*YOUR INSTRUCTIONS*
Without the pictures, copy all of the data exactly.
━━━ STORED DATA
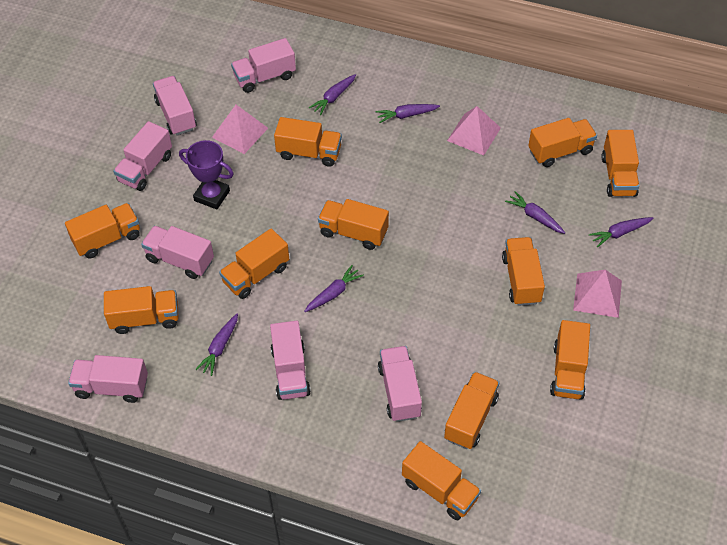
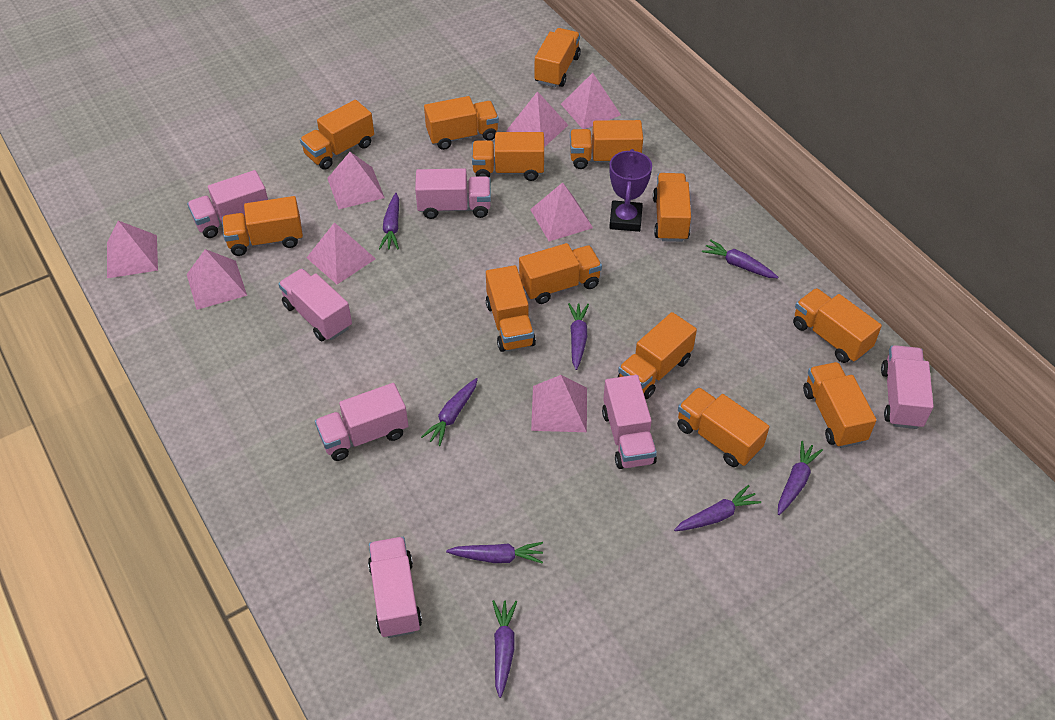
orange truck: 11 -> 13
pink pyramid: 3 -> 8
purple carrot: 6 -> 8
━━━━━━
*THE COMPLETED TASK*
orange truck: 11 -> 13
pink pyramid: 3 -> 8
purple carrot: 6 -> 8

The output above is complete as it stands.